_What is required_
Which lines of the records below contain the word "first"? Report each of them in full.

[Scene edit records]
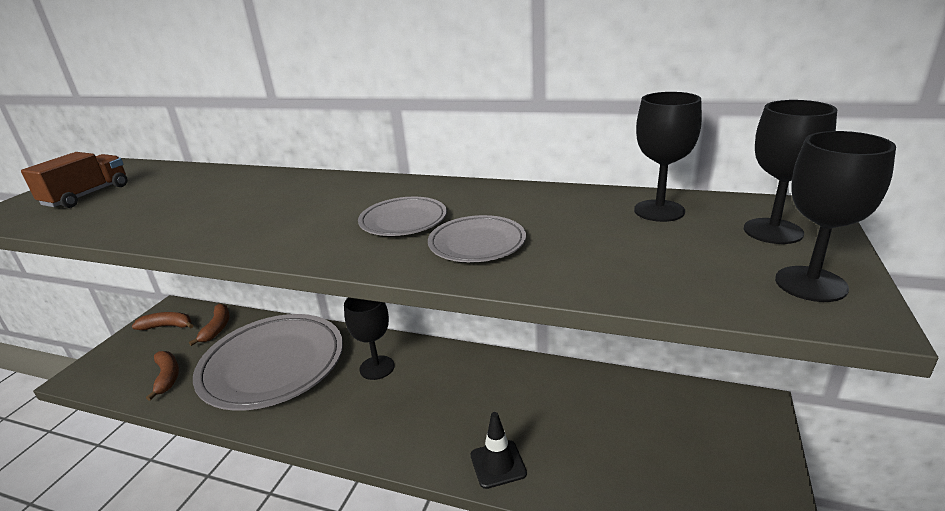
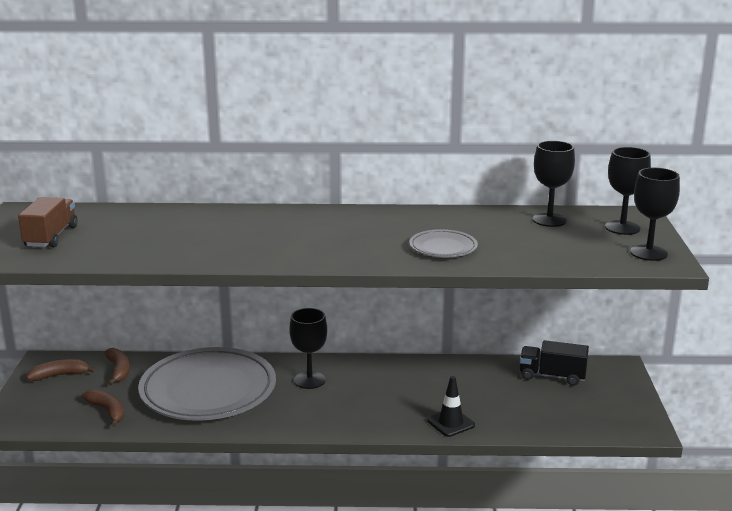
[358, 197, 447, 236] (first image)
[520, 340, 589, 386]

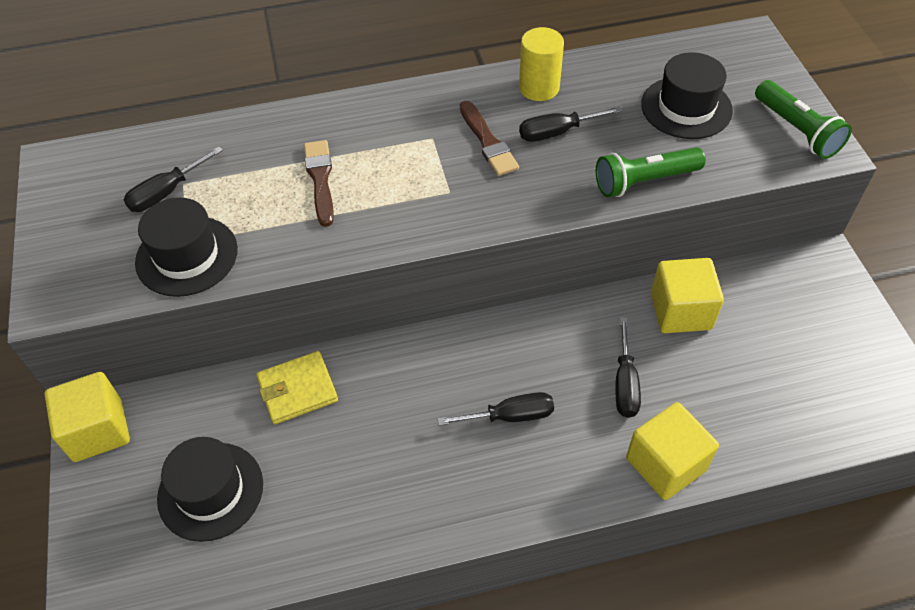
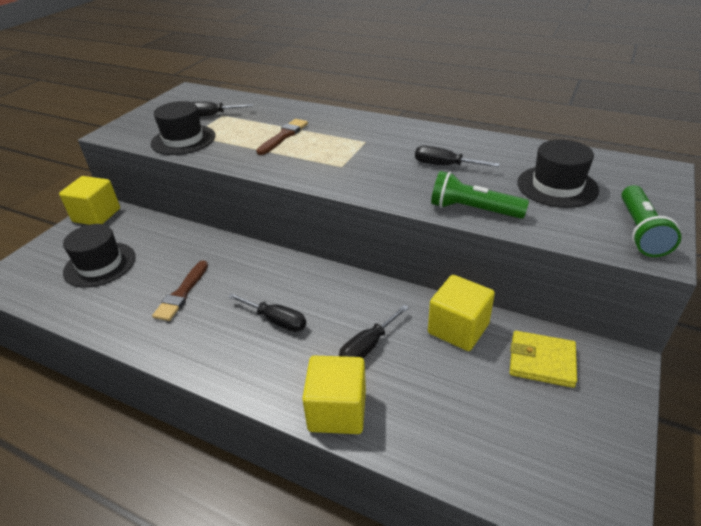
[510, 331, 577, 388]
[152, 260, 208, 321]
[519, 27, 564, 101] (first image)

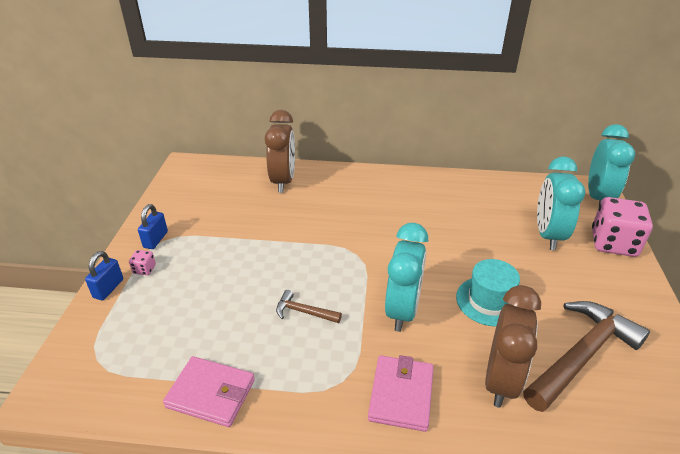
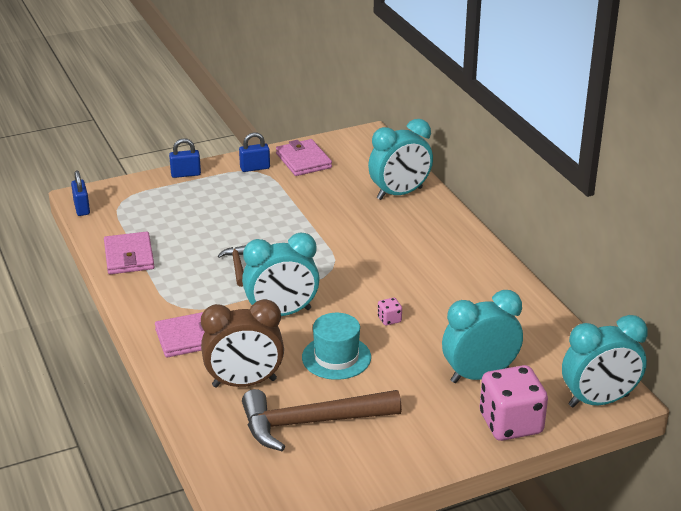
[378, 298, 402, 326]
[368, 119, 433, 200]
[242, 389, 402, 451]
[71, 170, 90, 216]
[276, 139, 332, 176]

_Response below_
[358, 197, 447, 236] (first image)
[519, 27, 564, 101] (first image)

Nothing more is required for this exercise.